>> Begin

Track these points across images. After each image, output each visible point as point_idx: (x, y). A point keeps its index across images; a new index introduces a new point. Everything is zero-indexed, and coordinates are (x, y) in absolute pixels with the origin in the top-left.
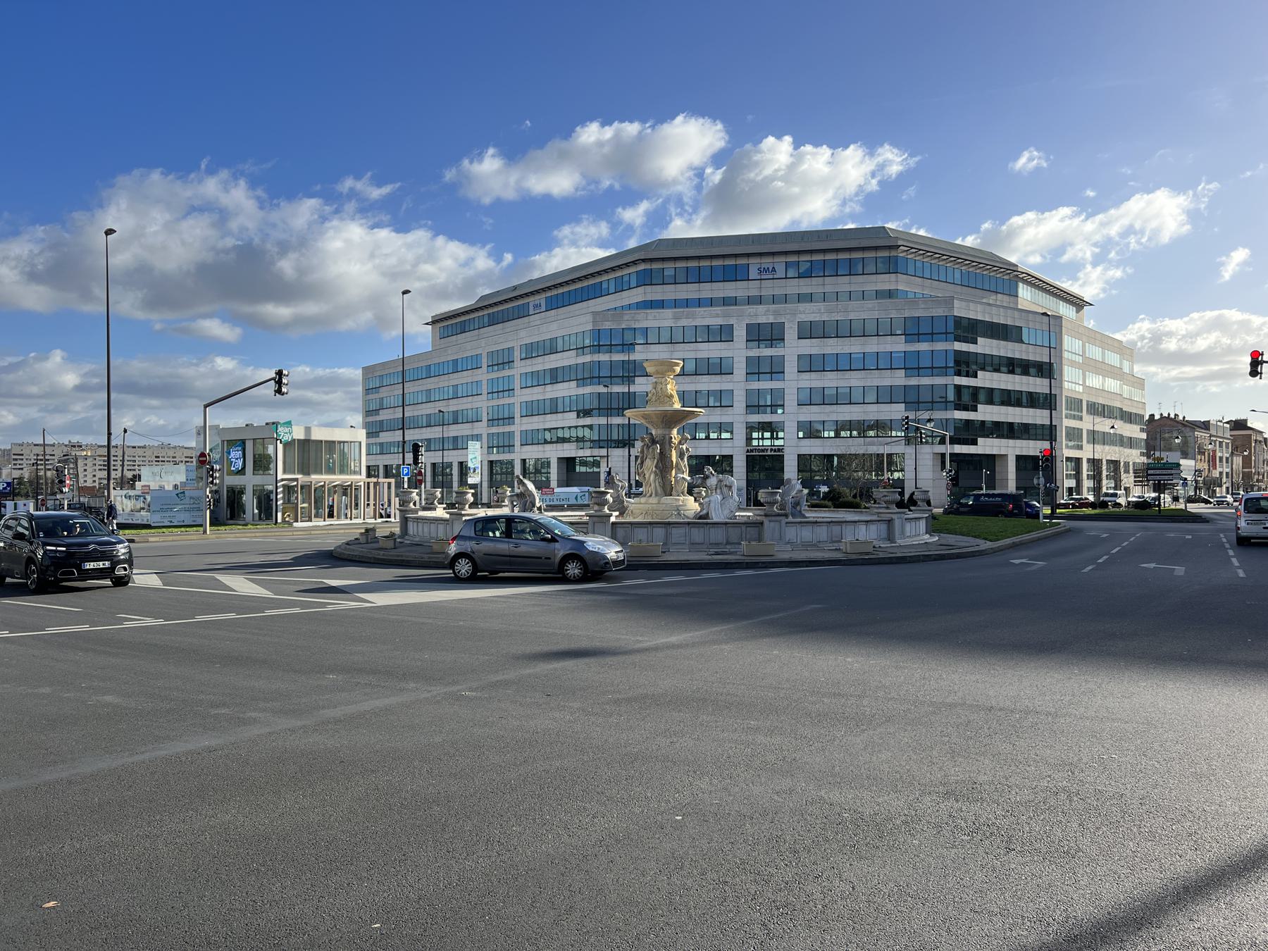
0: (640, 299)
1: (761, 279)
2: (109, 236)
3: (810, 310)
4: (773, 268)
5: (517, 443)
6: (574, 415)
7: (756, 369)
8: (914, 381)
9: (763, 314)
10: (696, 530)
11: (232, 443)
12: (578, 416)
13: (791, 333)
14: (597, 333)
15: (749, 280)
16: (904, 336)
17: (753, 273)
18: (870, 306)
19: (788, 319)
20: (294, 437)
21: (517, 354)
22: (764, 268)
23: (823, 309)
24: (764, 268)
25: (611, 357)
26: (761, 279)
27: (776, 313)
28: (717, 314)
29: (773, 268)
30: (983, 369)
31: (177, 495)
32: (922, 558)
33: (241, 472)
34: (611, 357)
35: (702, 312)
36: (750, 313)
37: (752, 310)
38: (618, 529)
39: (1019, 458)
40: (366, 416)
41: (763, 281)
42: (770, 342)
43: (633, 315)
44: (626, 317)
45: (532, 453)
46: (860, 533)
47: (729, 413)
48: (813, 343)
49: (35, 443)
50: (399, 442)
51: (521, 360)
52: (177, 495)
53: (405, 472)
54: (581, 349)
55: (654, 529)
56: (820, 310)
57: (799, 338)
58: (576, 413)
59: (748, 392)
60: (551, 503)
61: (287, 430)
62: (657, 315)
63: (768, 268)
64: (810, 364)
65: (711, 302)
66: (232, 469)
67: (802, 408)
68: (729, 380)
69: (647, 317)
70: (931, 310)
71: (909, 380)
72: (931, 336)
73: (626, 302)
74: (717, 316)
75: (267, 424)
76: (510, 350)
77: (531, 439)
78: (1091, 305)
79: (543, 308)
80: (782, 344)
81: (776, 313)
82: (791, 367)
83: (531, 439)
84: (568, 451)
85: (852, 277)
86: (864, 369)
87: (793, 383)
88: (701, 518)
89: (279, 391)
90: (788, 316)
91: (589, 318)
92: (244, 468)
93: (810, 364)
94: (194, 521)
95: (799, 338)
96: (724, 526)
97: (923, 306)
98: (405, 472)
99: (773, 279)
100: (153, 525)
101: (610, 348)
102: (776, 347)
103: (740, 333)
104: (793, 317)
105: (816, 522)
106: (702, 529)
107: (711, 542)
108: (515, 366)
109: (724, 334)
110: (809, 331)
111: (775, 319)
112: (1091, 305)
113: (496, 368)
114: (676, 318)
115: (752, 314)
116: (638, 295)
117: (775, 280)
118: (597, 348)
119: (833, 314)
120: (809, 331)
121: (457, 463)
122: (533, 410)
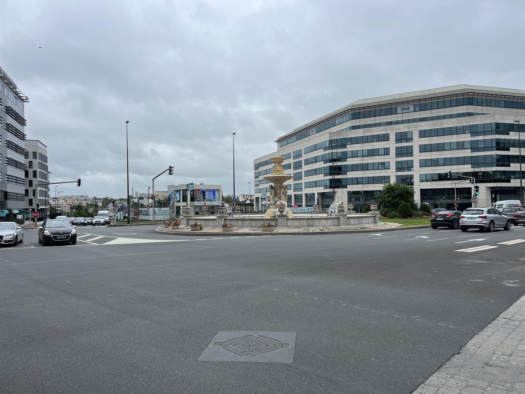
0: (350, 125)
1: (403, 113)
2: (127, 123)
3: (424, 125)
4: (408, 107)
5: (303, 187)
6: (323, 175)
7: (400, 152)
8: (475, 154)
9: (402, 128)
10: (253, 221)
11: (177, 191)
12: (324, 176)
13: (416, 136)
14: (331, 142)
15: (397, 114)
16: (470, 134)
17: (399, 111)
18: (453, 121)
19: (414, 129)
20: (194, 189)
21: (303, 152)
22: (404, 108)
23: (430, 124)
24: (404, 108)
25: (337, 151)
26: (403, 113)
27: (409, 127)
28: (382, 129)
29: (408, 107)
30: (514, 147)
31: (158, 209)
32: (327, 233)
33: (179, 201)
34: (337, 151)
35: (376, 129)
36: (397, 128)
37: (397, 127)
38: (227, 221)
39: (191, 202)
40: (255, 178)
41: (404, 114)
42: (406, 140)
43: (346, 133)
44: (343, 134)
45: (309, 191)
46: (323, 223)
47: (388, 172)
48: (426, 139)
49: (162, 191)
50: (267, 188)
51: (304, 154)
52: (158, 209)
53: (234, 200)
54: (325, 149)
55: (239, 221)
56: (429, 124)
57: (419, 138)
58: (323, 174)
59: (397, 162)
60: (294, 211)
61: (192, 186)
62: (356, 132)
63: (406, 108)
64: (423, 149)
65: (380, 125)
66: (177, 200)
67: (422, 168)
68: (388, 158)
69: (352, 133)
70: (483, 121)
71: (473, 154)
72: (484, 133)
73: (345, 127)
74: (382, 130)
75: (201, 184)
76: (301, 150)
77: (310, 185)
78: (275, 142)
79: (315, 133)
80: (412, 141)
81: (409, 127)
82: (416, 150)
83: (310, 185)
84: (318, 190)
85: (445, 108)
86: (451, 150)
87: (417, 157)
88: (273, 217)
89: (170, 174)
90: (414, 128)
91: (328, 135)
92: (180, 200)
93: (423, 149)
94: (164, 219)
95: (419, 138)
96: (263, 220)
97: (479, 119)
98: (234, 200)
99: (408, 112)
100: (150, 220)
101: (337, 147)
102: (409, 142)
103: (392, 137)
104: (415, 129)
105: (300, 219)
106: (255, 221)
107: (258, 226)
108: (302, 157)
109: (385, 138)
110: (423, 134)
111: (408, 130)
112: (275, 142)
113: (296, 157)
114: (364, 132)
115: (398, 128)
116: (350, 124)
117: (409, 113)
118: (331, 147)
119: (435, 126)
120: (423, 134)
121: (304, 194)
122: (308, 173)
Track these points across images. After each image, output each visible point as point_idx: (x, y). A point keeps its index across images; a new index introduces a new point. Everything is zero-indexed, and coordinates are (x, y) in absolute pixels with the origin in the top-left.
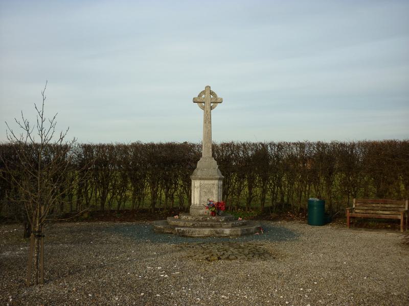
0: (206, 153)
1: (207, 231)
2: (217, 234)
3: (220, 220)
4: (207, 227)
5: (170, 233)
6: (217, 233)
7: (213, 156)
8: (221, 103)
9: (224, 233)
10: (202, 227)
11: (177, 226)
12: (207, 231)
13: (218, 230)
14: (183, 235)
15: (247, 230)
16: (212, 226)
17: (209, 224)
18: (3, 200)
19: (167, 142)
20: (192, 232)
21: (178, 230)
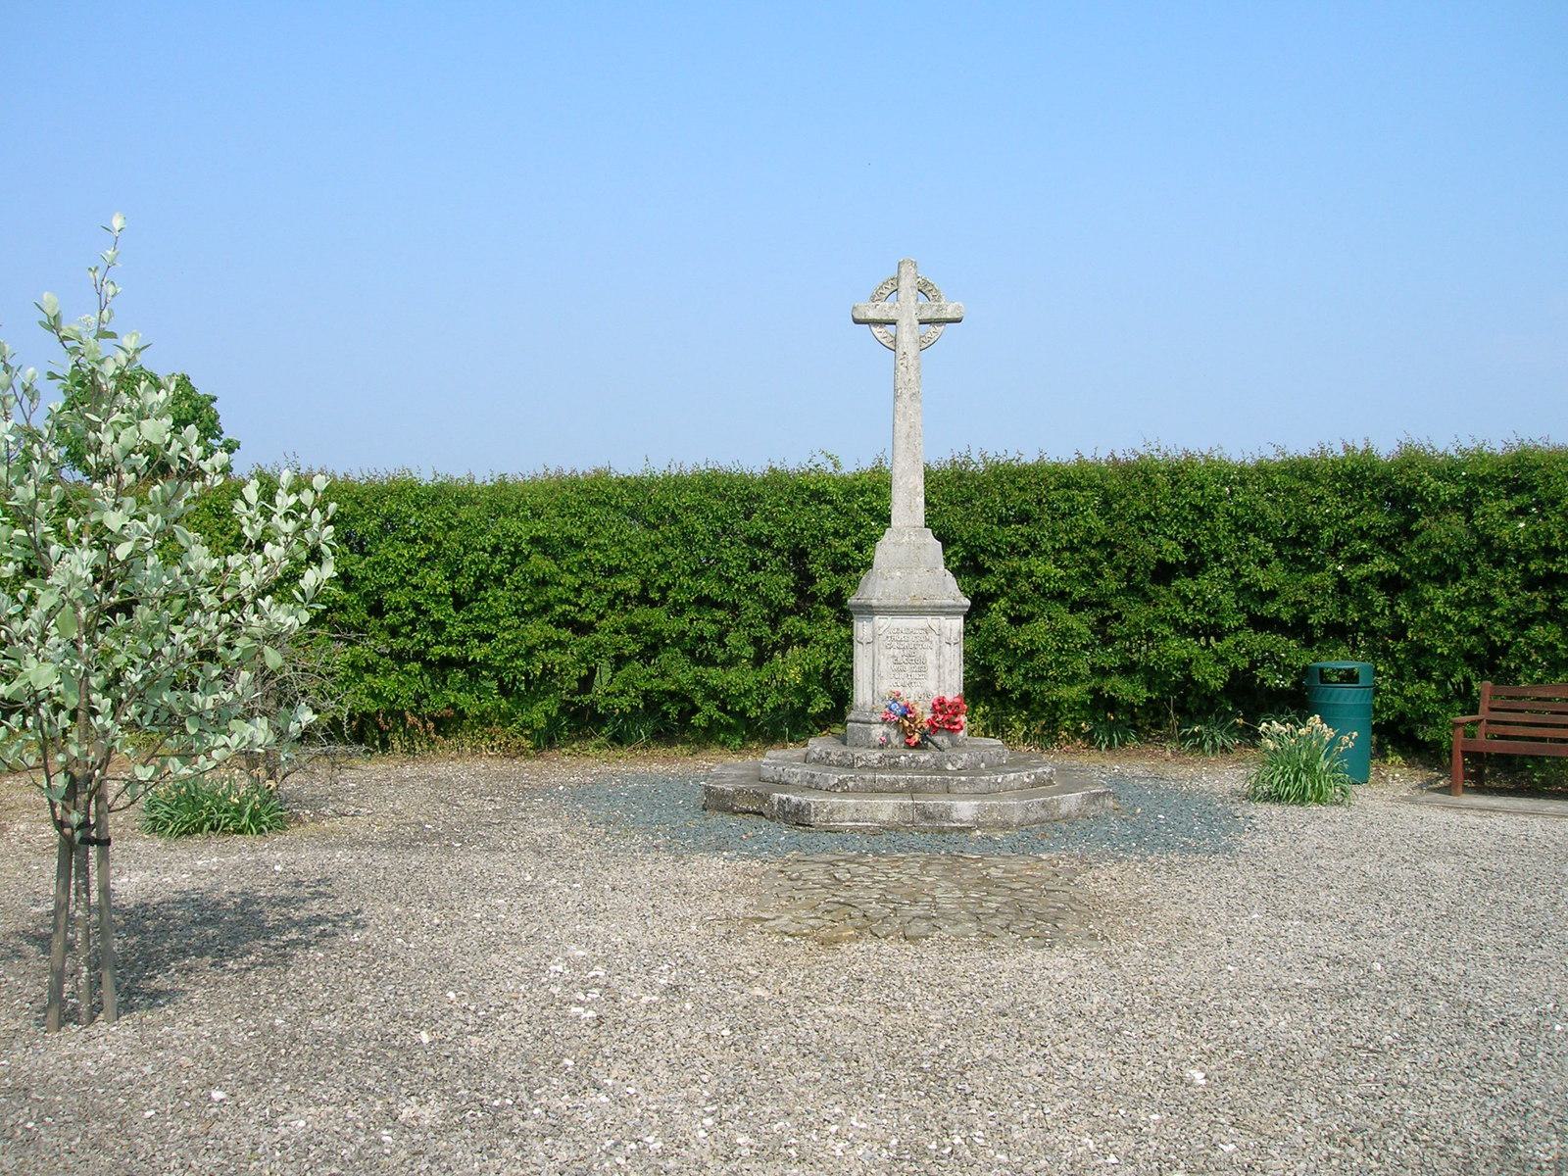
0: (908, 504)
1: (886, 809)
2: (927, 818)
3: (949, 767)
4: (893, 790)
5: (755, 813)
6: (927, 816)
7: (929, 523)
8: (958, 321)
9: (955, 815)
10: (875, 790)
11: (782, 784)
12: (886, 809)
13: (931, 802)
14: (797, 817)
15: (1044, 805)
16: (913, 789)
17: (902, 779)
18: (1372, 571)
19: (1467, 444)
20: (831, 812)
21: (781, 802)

>> End

REQUIRED TASK:
Please edit every one of the items above, replacing "absolute pixels" with "exact pixels" and leaving everything else unchanged. Leave the pictures out of your answer.

EXERCISE SOLUTION:
Track these points across images. After each image, output each visible point as point_idx: (x, y). A point keeps its index across images; a new index introduces a new point. Everything is zero-indexed, and coordinates are (x, y) in exact pixels with the origin in the top-left.
0: (640, 299)
1: (761, 279)
2: (109, 236)
3: (810, 310)
4: (773, 268)
5: (517, 443)
6: (574, 415)
7: (756, 369)
8: (914, 381)
9: (763, 314)
10: (696, 530)
11: (232, 443)
12: (578, 416)
13: (791, 333)
14: (597, 333)
15: (749, 280)
16: (904, 336)
17: (753, 273)
18: (870, 306)
19: (788, 319)
20: (294, 437)
21: (517, 354)
22: (764, 268)
23: (823, 309)
24: (764, 268)
25: (611, 357)
26: (761, 279)
27: (776, 313)
28: (717, 314)
29: (773, 268)
30: (983, 369)
31: (177, 495)
32: (922, 558)
33: (241, 472)
34: (611, 357)
35: (702, 312)
36: (750, 313)
37: (752, 310)
38: (618, 529)
39: (1019, 458)
40: (366, 416)
41: (763, 281)
42: (770, 342)
43: (633, 315)
44: (626, 317)
45: (532, 453)
46: (860, 533)
47: (729, 413)
48: (813, 343)
49: (35, 443)
50: (399, 442)
51: (521, 360)
52: (177, 495)
53: (405, 472)
54: (581, 349)
55: (654, 529)
56: (820, 310)
57: (799, 338)
58: (576, 413)
59: (748, 392)
60: (551, 503)
61: (287, 430)
62: (657, 315)
63: (768, 268)
64: (810, 364)
65: (711, 302)
66: (232, 469)
67: (802, 408)
68: (729, 380)
69: (647, 317)
70: (931, 310)
71: (909, 380)
72: (931, 336)
73: (626, 302)
74: (717, 316)
75: (267, 424)
76: (510, 350)
77: (531, 439)
78: (1091, 305)
79: (543, 308)
80: (782, 344)
81: (776, 313)
82: (791, 367)
83: (531, 439)
84: (568, 451)
85: (852, 277)
86: (864, 369)
87: (793, 383)
88: (701, 518)
89: (279, 391)
90: (788, 316)
91: (589, 318)
92: (244, 468)
93: (810, 364)
94: (194, 521)
95: (799, 338)
96: (724, 526)
97: (923, 306)
98: (405, 472)
99: (773, 279)
100: (153, 525)
101: (610, 348)
102: (776, 347)
103: (740, 333)
104: (793, 317)
105: (816, 522)
106: (702, 529)
107: (711, 542)
108: (515, 366)
109: (724, 334)
110: (809, 331)
111: (775, 319)
112: (1091, 305)
113: (496, 368)
114: (676, 318)
115: (752, 314)
116: (638, 295)
117: (775, 280)
118: (597, 348)
119: (833, 314)
120: (809, 331)
121: (457, 463)
122: (533, 410)
0: (350, 125)
1: (403, 113)
2: (127, 123)
3: (424, 125)
4: (408, 107)
5: (303, 187)
6: (323, 175)
7: (400, 152)
8: (475, 154)
9: (402, 128)
10: (253, 221)
11: (177, 191)
12: (324, 176)
13: (416, 136)
14: (331, 142)
15: (397, 114)
16: (470, 134)
17: (399, 111)
18: (453, 121)
19: (414, 129)
20: (194, 189)
21: (303, 152)
22: (404, 108)
23: (430, 124)
24: (404, 108)
25: (337, 151)
26: (403, 113)
27: (409, 127)
28: (382, 129)
29: (408, 107)
30: (514, 147)
31: (158, 209)
32: (327, 233)
33: (179, 201)
34: (337, 151)
35: (376, 129)
36: (397, 128)
37: (397, 127)
38: (227, 221)
39: (191, 202)
40: (255, 178)
41: (404, 114)
42: (406, 140)
43: (346, 133)
44: (343, 134)
45: (309, 191)
46: (323, 223)
47: (388, 172)
48: (426, 139)
49: (162, 191)
50: (267, 188)
51: (304, 154)
52: (158, 209)
53: (234, 200)
54: (325, 149)
55: (239, 221)
56: (429, 124)
57: (419, 138)
58: (323, 174)
59: (397, 162)
60: (294, 211)
61: (192, 186)
62: (356, 132)
63: (406, 108)
64: (423, 149)
65: (380, 125)
66: (177, 200)
67: (422, 168)
68: (388, 158)
69: (352, 133)
70: (483, 121)
71: (473, 154)
72: (484, 133)
73: (345, 127)
74: (382, 130)
75: (201, 184)
76: (301, 150)
77: (310, 185)
78: (275, 142)
79: (315, 133)
80: (412, 141)
81: (409, 127)
82: (416, 150)
83: (310, 185)
84: (318, 190)
85: (445, 108)
86: (451, 150)
87: (417, 157)
88: (273, 217)
89: (170, 174)
90: (414, 128)
91: (328, 135)
92: (180, 200)
93: (423, 149)
94: (164, 219)
95: (419, 138)
96: (263, 220)
97: (479, 119)
98: (234, 200)
99: (408, 112)
100: (150, 220)
101: (337, 147)
102: (409, 142)
103: (392, 137)
104: (415, 129)
105: (300, 219)
106: (255, 221)
107: (258, 226)
108: (302, 157)
109: (385, 138)
110: (423, 134)
111: (408, 130)
112: (275, 142)
113: (296, 157)
114: (364, 132)
115: (398, 128)
116: (350, 124)
117: (409, 113)
118: (331, 147)
119: (435, 126)
120: (423, 134)
121: (304, 194)
122: (308, 173)
Track these points across images. After each image, output each visible point as point_idx: (x, y). A point keeps its index across images; a new index introduces a new point. Everything is zero-indexed, and coordinates are (x, y) in exact pixels with the origin in the top-left.
0: (206, 153)
1: (207, 231)
2: (217, 234)
3: (220, 220)
4: (207, 227)
5: (170, 233)
6: (217, 233)
7: (213, 156)
8: (221, 103)
9: (224, 233)
10: (202, 227)
11: (177, 226)
12: (207, 231)
13: (218, 230)
14: (183, 235)
15: (247, 230)
16: (212, 226)
17: (209, 224)
18: (3, 200)
19: (167, 142)
20: (192, 232)
21: (178, 230)
0: (908, 504)
1: (886, 809)
2: (927, 818)
3: (949, 767)
4: (893, 790)
5: (755, 813)
6: (927, 816)
7: (929, 523)
8: (958, 321)
9: (955, 815)
10: (875, 790)
11: (782, 784)
12: (886, 809)
13: (931, 802)
14: (797, 817)
15: (1044, 805)
16: (913, 789)
17: (902, 779)
18: (1372, 571)
19: (1467, 444)
20: (831, 812)
21: (781, 802)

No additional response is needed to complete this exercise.